**Data for processing**

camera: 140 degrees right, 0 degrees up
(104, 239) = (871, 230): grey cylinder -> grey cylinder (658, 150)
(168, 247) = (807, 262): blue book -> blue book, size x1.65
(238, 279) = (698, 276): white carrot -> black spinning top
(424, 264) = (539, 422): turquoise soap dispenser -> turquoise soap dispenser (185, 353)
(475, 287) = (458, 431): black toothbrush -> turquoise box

...

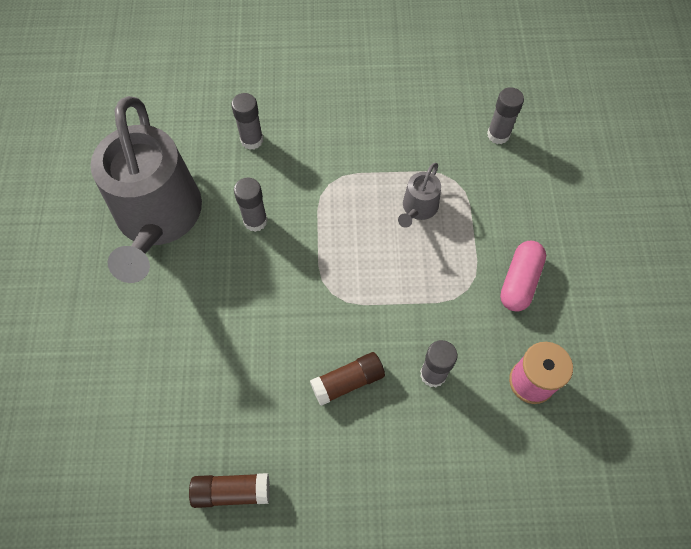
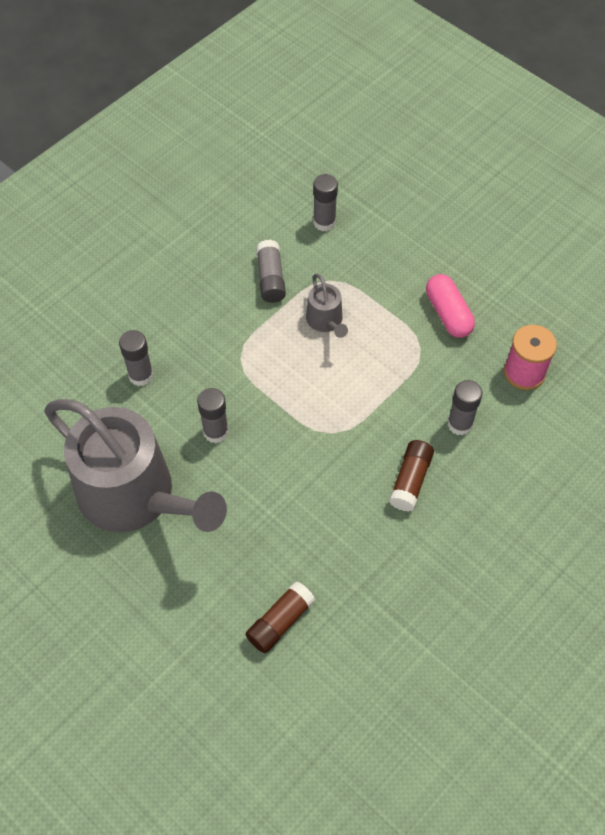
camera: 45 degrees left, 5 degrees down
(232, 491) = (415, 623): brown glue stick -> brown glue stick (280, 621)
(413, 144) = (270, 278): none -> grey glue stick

**The problem**
All lines in the listing above between the line with "(424, 264) = (539, 422): turquoise" and the line with "(475, 287) = (458, 431): black", inclusive, should be set down exactly, and no line outside that range.

**Solution for this task**
(424, 264) = (539, 422): turquoise soap dispenser -> turquoise soap dispenser (185, 353)
(475, 287) = (458, 431): black toothbrush -> turquoise box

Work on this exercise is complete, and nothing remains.